Instructions for the task —
Read the lines below, and copy any that contain the string "white".

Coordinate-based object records
——
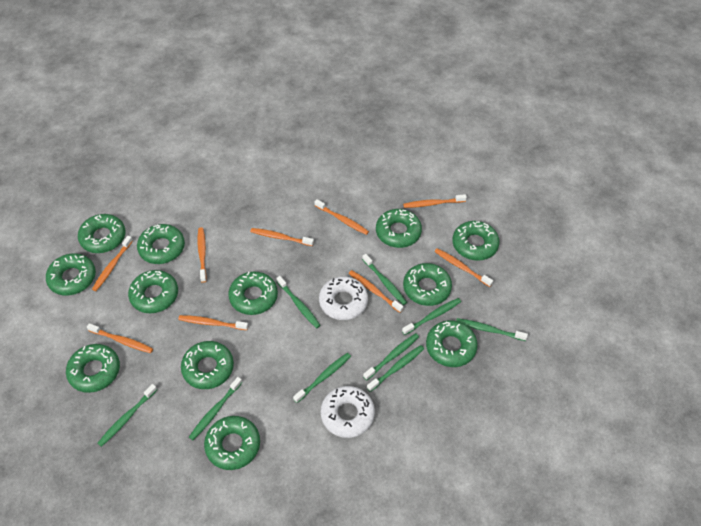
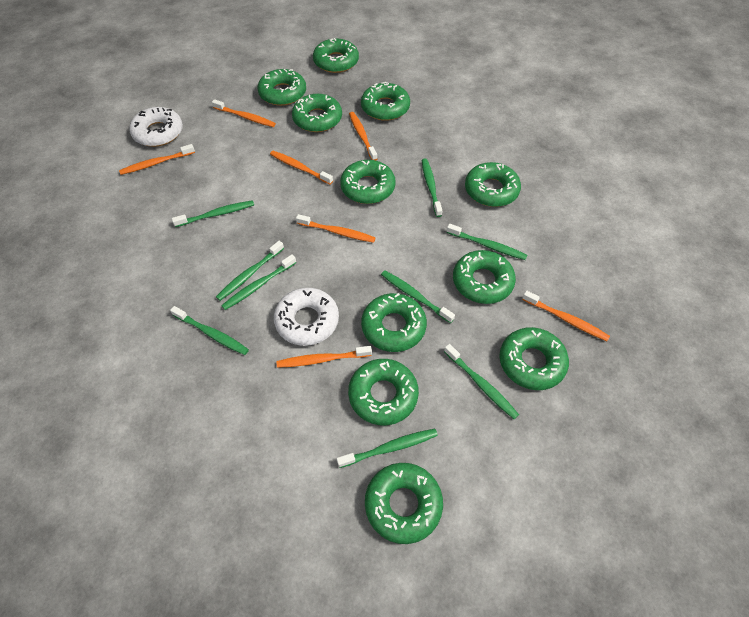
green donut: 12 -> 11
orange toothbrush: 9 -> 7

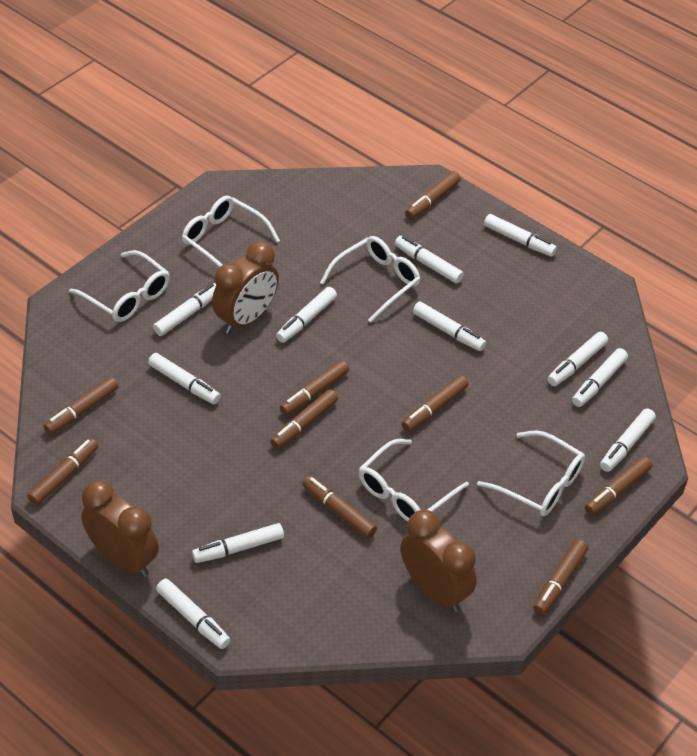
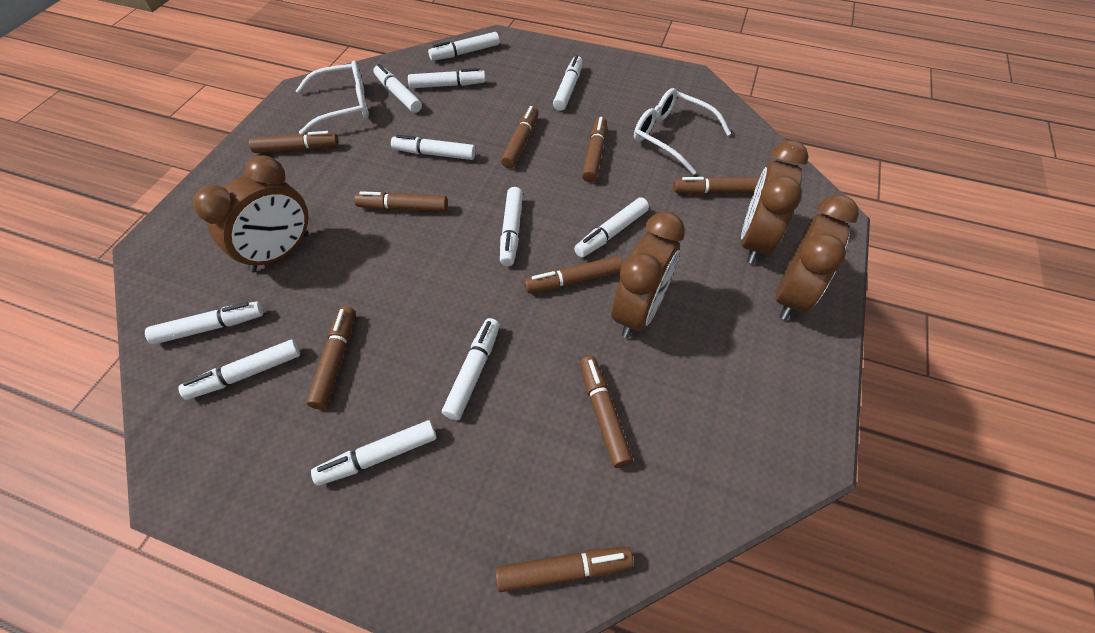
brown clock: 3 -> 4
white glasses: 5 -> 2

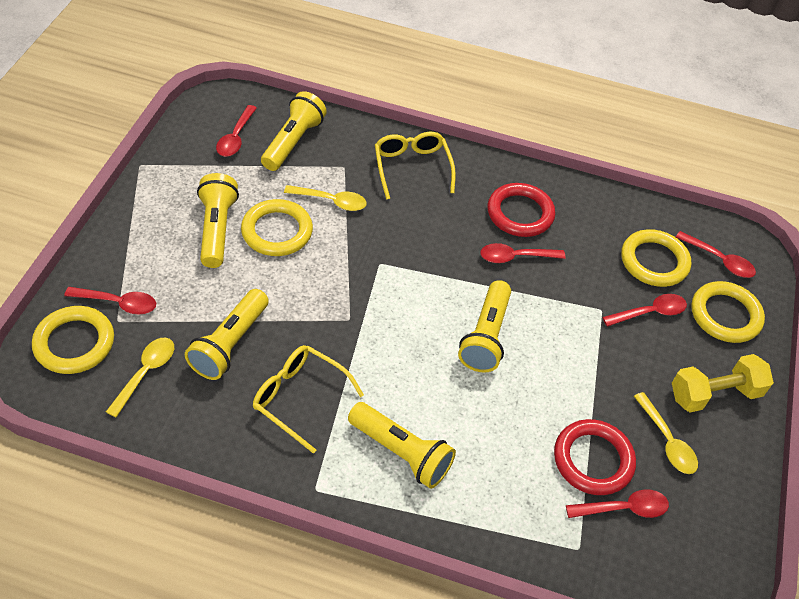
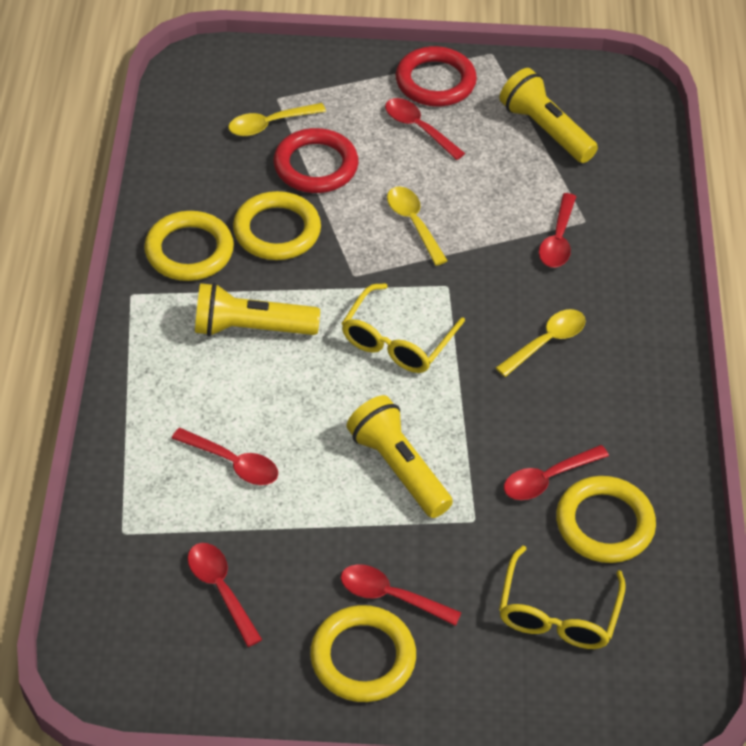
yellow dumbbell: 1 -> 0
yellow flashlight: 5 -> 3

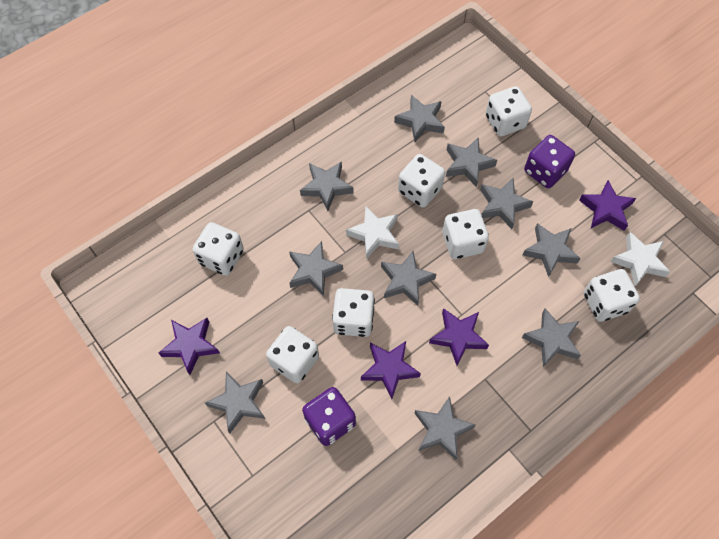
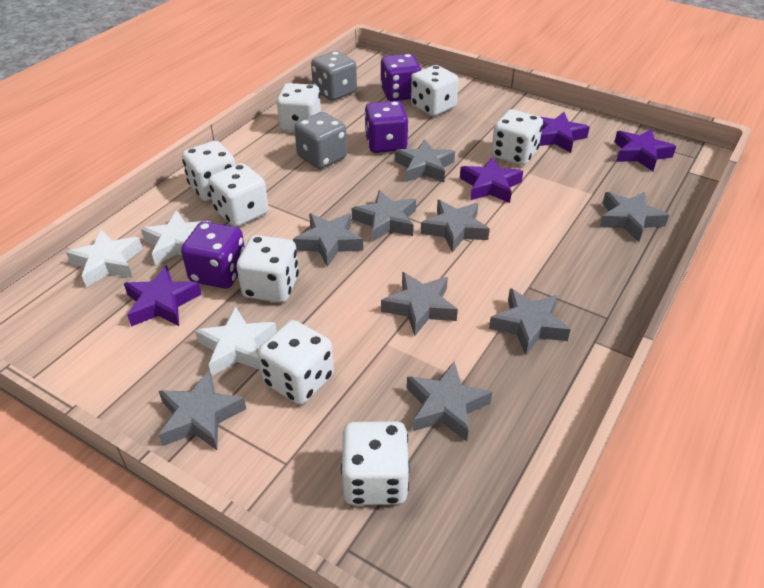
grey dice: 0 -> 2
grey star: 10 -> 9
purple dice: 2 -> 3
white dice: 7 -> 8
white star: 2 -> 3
——
Finished task —
white glasses: 5 -> 2
white dice: 7 -> 8
white star: 2 -> 3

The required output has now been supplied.